- **ABOUT THIS TASK**
The records below are to be quoted in full; please keep every word exact.

Object change listings
================

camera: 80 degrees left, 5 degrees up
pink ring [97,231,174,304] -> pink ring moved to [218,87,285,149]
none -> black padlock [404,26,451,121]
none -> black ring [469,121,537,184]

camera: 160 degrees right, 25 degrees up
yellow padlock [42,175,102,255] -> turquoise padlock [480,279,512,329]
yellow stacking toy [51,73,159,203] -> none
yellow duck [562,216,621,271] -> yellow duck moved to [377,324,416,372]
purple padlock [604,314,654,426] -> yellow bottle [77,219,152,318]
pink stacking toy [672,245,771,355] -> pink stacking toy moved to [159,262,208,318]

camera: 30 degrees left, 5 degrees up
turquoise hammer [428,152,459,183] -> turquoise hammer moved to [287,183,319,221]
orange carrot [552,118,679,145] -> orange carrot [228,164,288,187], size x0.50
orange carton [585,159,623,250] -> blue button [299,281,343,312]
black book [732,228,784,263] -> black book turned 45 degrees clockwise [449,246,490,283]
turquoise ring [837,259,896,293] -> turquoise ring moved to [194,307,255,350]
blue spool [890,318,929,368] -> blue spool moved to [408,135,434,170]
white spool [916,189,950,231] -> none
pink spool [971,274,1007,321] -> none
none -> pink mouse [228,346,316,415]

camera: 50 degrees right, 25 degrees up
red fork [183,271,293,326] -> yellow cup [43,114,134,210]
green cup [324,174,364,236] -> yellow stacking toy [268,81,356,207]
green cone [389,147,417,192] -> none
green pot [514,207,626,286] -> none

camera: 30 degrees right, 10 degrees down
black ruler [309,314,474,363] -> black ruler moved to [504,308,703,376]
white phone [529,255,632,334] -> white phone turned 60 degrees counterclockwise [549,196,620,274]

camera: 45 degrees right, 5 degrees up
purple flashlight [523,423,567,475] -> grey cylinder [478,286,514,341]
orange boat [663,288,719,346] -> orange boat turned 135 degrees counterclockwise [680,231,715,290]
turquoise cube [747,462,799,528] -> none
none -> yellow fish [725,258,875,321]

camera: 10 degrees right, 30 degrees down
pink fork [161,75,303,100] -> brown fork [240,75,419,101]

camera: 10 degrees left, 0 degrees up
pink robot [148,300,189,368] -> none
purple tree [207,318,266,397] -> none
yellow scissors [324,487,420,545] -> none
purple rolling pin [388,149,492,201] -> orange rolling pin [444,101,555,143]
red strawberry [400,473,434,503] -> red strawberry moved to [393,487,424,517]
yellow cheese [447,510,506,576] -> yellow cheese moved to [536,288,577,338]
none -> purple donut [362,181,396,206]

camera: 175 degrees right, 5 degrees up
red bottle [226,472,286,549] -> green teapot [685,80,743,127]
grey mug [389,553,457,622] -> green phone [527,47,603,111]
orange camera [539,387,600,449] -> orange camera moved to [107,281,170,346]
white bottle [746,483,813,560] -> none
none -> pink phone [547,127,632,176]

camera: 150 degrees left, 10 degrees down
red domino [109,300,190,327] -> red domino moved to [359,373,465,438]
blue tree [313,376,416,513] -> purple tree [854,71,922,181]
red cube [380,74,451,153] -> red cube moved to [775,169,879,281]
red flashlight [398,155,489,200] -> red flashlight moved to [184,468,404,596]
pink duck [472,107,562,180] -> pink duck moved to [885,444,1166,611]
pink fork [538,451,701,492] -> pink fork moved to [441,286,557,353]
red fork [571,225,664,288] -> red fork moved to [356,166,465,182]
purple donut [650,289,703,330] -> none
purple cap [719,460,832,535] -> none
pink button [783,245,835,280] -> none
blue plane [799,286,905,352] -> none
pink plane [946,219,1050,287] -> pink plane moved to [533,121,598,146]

================

- **RESULT OF THIS EXERCISE**
camera: 80 degrees left, 5 degrees up
pink ring [97,231,174,304] -> pink ring moved to [218,87,285,149]
none -> black padlock [404,26,451,121]
none -> black ring [469,121,537,184]

camera: 160 degrees right, 25 degrees up
yellow padlock [42,175,102,255] -> turquoise padlock [480,279,512,329]
yellow stacking toy [51,73,159,203] -> none
yellow duck [562,216,621,271] -> yellow duck moved to [377,324,416,372]
purple padlock [604,314,654,426] -> yellow bottle [77,219,152,318]
pink stacking toy [672,245,771,355] -> pink stacking toy moved to [159,262,208,318]

camera: 30 degrees left, 5 degrees up
turquoise hammer [428,152,459,183] -> turquoise hammer moved to [287,183,319,221]
orange carrot [552,118,679,145] -> orange carrot [228,164,288,187], size x0.50
orange carton [585,159,623,250] -> blue button [299,281,343,312]
black book [732,228,784,263] -> black book turned 45 degrees clockwise [449,246,490,283]
turquoise ring [837,259,896,293] -> turquoise ring moved to [194,307,255,350]
blue spool [890,318,929,368] -> blue spool moved to [408,135,434,170]
white spool [916,189,950,231] -> none
pink spool [971,274,1007,321] -> none
none -> pink mouse [228,346,316,415]

camera: 50 degrees right, 25 degrees up
red fork [183,271,293,326] -> yellow cup [43,114,134,210]
green cup [324,174,364,236] -> yellow stacking toy [268,81,356,207]
green cone [389,147,417,192] -> none
green pot [514,207,626,286] -> none

camera: 30 degrees right, 10 degrees down
black ruler [309,314,474,363] -> black ruler moved to [504,308,703,376]
white phone [529,255,632,334] -> white phone turned 60 degrees counterclockwise [549,196,620,274]

camera: 45 degrees right, 5 degrees up
purple flashlight [523,423,567,475] -> grey cylinder [478,286,514,341]
orange boat [663,288,719,346] -> orange boat turned 135 degrees counterclockwise [680,231,715,290]
turquoise cube [747,462,799,528] -> none
none -> yellow fish [725,258,875,321]

camera: 10 degrees right, 30 degrees down
pink fork [161,75,303,100] -> brown fork [240,75,419,101]

camera: 10 degrees left, 0 degrees up
pink robot [148,300,189,368] -> none
purple tree [207,318,266,397] -> none
yellow scissors [324,487,420,545] -> none
purple rolling pin [388,149,492,201] -> orange rolling pin [444,101,555,143]
red strawberry [400,473,434,503] -> red strawberry moved to [393,487,424,517]
yellow cheese [447,510,506,576] -> yellow cheese moved to [536,288,577,338]
none -> purple donut [362,181,396,206]

camera: 175 degrees right, 5 degrees up
red bottle [226,472,286,549] -> green teapot [685,80,743,127]
grey mug [389,553,457,622] -> green phone [527,47,603,111]
orange camera [539,387,600,449] -> orange camera moved to [107,281,170,346]
white bottle [746,483,813,560] -> none
none -> pink phone [547,127,632,176]

camera: 150 degrees left, 10 degrees down
red domino [109,300,190,327] -> red domino moved to [359,373,465,438]
blue tree [313,376,416,513] -> purple tree [854,71,922,181]
red cube [380,74,451,153] -> red cube moved to [775,169,879,281]
red flashlight [398,155,489,200] -> red flashlight moved to [184,468,404,596]
pink duck [472,107,562,180] -> pink duck moved to [885,444,1166,611]
pink fork [538,451,701,492] -> pink fork moved to [441,286,557,353]
red fork [571,225,664,288] -> red fork moved to [356,166,465,182]
purple donut [650,289,703,330] -> none
purple cap [719,460,832,535] -> none
pink button [783,245,835,280] -> none
blue plane [799,286,905,352] -> none
pink plane [946,219,1050,287] -> pink plane moved to [533,121,598,146]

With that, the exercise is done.